◆ Supplied records ◆
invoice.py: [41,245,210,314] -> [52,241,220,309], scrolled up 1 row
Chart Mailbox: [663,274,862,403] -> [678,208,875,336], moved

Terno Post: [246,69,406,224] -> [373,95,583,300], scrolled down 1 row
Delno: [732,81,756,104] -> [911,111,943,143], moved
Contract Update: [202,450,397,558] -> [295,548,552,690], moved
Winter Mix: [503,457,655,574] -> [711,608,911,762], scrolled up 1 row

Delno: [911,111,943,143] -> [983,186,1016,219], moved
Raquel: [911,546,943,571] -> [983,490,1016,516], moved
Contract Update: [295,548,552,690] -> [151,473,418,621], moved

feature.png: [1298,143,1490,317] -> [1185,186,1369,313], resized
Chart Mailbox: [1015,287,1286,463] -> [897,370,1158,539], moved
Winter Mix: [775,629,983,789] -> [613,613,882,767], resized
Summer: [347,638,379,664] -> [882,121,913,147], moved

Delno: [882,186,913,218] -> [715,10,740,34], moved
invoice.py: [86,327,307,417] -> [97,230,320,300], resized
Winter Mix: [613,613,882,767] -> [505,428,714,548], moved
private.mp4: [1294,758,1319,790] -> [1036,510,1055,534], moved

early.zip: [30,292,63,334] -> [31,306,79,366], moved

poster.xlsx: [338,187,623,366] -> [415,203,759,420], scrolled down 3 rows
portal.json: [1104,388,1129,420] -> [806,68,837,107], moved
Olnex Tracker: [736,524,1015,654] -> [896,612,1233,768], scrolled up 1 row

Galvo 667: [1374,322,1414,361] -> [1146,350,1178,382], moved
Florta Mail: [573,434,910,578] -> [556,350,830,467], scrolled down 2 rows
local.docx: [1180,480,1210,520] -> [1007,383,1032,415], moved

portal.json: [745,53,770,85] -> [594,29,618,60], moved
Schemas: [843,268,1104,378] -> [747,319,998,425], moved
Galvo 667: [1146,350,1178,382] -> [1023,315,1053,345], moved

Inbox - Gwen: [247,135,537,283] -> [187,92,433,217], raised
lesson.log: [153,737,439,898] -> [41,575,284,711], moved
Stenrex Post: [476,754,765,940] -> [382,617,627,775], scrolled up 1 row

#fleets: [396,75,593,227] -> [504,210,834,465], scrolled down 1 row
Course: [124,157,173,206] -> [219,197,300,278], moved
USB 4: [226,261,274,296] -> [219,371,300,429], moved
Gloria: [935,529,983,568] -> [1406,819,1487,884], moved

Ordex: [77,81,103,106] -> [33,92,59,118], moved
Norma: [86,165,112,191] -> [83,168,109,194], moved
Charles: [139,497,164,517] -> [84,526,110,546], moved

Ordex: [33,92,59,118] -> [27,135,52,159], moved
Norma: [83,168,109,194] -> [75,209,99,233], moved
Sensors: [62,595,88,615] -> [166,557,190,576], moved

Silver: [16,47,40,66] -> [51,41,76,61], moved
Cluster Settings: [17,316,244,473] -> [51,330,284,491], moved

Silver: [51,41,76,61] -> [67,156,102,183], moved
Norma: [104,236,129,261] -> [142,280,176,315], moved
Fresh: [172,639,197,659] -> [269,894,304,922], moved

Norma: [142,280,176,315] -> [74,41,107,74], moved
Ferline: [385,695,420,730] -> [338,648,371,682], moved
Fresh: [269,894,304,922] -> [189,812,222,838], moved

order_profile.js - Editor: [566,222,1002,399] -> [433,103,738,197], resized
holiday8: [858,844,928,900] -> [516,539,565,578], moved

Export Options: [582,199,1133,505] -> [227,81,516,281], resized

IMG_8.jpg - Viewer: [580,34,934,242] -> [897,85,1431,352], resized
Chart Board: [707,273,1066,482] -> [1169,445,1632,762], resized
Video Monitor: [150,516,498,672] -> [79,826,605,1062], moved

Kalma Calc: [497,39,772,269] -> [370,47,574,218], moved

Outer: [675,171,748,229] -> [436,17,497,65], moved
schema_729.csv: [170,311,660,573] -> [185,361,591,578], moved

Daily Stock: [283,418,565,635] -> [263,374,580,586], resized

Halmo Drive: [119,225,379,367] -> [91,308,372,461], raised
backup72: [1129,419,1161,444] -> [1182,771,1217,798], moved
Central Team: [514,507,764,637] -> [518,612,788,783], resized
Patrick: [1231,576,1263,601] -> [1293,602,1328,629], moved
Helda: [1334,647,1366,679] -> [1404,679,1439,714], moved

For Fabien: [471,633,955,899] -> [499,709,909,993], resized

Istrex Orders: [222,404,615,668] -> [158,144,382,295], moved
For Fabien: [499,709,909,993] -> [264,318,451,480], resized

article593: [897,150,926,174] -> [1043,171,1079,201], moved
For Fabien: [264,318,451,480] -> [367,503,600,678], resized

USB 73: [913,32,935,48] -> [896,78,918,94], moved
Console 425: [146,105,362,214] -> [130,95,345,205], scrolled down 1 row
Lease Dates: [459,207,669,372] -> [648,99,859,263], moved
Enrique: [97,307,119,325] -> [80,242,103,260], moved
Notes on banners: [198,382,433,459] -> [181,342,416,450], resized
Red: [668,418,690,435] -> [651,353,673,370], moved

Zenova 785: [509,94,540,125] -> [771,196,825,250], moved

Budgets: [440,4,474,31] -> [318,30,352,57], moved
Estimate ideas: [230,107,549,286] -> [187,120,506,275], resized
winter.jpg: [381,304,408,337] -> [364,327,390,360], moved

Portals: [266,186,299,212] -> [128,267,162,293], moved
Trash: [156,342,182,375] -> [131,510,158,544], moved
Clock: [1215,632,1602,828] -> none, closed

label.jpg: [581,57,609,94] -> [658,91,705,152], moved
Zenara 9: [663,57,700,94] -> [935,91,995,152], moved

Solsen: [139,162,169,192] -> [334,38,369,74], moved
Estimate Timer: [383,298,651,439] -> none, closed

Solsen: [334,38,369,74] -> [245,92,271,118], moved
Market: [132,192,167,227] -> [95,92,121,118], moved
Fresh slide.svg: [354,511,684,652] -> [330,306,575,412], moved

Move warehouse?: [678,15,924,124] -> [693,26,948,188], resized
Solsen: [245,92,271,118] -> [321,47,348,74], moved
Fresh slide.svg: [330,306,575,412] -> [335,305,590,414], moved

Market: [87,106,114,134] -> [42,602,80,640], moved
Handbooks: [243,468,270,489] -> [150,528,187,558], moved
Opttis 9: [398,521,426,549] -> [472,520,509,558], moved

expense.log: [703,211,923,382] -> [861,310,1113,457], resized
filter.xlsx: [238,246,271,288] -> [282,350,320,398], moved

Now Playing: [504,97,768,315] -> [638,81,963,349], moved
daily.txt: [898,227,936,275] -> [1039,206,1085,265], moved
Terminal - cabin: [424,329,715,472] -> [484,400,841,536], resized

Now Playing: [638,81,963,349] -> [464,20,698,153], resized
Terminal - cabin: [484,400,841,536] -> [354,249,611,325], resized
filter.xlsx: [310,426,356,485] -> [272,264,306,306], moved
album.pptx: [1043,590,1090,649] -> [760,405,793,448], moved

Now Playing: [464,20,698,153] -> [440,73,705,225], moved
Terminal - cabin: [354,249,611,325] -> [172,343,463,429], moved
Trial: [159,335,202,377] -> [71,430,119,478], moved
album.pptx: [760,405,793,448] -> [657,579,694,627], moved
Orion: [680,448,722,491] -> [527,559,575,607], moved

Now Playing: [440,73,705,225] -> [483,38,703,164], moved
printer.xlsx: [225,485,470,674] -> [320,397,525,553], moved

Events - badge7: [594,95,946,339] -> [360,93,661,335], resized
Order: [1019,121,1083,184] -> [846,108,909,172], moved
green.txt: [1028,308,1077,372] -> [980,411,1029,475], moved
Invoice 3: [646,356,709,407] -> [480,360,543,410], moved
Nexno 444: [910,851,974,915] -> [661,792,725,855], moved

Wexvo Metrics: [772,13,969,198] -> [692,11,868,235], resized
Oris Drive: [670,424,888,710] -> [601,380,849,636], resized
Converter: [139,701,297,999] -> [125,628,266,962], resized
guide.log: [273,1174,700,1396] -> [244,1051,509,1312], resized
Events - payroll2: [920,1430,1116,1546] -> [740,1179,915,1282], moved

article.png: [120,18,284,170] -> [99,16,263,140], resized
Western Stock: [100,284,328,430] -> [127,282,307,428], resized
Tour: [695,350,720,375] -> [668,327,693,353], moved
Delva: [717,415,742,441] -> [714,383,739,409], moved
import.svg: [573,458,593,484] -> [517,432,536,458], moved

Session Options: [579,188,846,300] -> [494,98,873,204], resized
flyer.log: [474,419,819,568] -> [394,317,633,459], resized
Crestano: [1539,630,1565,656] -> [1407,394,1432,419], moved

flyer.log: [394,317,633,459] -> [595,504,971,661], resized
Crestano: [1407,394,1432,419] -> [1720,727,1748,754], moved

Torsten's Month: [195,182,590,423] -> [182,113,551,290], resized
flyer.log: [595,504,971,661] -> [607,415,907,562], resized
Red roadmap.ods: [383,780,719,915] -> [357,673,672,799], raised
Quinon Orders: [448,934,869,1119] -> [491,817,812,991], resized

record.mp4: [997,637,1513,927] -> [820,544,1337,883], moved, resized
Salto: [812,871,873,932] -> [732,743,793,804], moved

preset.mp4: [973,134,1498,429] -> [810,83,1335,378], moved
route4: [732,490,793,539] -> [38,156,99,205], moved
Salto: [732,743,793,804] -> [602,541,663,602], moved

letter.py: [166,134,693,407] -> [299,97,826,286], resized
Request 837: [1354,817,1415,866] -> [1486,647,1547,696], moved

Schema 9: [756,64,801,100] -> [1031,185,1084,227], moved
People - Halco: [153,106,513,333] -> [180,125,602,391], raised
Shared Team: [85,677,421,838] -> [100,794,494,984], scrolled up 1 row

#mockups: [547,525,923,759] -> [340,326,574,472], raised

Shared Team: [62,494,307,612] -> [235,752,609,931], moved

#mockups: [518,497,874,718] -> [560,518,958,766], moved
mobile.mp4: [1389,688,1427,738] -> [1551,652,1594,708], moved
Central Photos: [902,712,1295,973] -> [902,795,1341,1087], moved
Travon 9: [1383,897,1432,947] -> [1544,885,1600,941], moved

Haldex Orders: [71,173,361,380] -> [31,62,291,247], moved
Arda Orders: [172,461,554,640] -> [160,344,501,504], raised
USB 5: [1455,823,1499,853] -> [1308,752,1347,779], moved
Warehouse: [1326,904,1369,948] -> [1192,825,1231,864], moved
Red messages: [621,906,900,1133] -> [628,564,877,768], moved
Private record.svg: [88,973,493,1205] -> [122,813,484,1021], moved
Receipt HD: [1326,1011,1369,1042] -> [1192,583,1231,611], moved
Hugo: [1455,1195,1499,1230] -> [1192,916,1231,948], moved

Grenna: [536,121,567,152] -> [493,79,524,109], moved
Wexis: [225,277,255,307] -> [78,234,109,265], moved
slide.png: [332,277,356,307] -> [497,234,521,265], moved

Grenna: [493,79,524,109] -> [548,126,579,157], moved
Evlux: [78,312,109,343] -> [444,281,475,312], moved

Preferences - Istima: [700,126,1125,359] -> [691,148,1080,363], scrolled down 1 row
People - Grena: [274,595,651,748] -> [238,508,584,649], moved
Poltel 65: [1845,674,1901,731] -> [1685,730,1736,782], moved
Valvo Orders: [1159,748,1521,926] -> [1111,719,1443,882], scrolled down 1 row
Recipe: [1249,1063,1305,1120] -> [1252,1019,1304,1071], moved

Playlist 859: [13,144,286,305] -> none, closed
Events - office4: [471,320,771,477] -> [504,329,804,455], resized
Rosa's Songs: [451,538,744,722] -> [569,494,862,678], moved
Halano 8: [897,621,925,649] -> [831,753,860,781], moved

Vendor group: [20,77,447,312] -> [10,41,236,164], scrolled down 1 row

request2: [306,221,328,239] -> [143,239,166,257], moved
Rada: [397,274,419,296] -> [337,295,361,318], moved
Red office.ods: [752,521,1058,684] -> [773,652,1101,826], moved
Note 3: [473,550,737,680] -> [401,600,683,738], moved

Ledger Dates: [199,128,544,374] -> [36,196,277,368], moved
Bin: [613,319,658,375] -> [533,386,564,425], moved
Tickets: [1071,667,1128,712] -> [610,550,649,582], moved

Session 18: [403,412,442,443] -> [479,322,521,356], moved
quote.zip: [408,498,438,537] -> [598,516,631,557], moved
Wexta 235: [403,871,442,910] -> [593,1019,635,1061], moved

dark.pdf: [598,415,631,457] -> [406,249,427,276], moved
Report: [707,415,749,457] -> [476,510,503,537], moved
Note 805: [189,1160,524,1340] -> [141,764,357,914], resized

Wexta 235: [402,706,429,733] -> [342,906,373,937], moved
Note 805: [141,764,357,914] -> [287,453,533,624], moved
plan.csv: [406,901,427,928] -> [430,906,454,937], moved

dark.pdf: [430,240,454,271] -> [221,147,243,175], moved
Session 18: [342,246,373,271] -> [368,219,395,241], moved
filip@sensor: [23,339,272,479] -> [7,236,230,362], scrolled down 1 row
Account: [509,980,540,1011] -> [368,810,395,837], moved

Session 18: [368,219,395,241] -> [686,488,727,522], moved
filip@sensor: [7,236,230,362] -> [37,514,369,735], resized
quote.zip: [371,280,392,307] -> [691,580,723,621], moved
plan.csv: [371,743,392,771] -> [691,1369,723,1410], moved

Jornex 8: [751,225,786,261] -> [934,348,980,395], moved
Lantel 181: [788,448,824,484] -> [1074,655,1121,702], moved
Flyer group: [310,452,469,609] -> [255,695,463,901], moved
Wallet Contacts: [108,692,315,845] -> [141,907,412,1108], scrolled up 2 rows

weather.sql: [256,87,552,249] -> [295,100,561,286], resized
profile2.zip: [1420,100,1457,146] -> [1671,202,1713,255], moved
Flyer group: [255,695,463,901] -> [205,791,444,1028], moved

◆ Exercise brief ◆
Return exactly the lines from the beginning of the data above through the one containing "Delno: [732,81,756,104] ->", please. Include both end lines and add nothing else.

◆ Output of the task ◆
invoice.py: [41,245,210,314] -> [52,241,220,309], scrolled up 1 row
Chart Mailbox: [663,274,862,403] -> [678,208,875,336], moved

Terno Post: [246,69,406,224] -> [373,95,583,300], scrolled down 1 row
Delno: [732,81,756,104] -> [911,111,943,143], moved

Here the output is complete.